### WORK TO BE COMPLETED
With the pictures removed, write out the full listing below exactly.

### GIVEN MATERIAL
━━━━━━━━━━━━━━━━

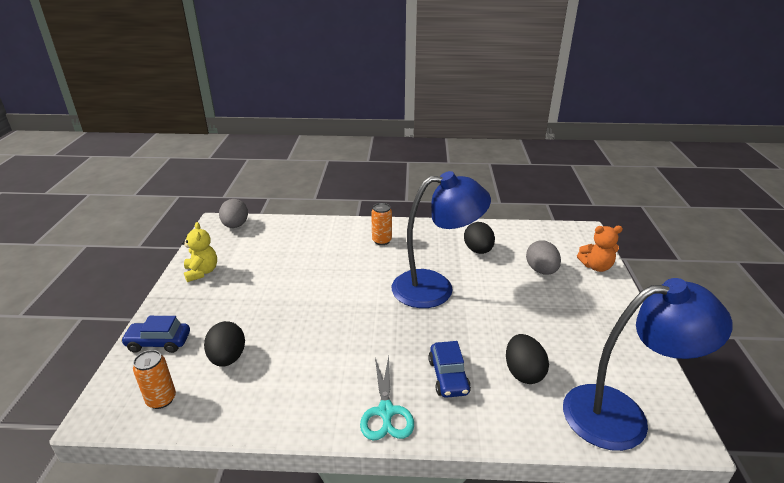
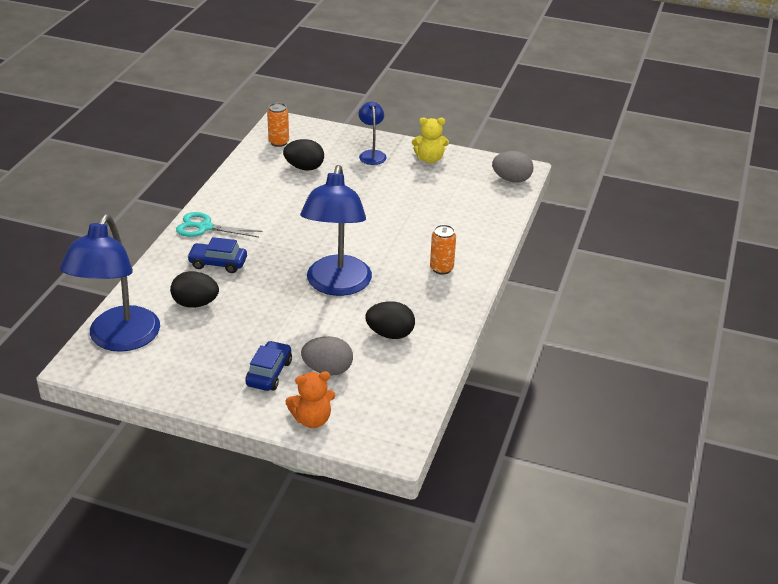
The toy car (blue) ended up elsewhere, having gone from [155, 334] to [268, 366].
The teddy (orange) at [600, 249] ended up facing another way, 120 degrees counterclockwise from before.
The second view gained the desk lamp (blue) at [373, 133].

━━━━━━━━━━━━━━━━

### SOLUTION TO THIS PROBLEM
The toy car (blue) ended up elsewhere, having gone from [155, 334] to [268, 366].
The teddy (orange) at [600, 249] ended up facing another way, 120 degrees counterclockwise from before.
The second view gained the desk lamp (blue) at [373, 133].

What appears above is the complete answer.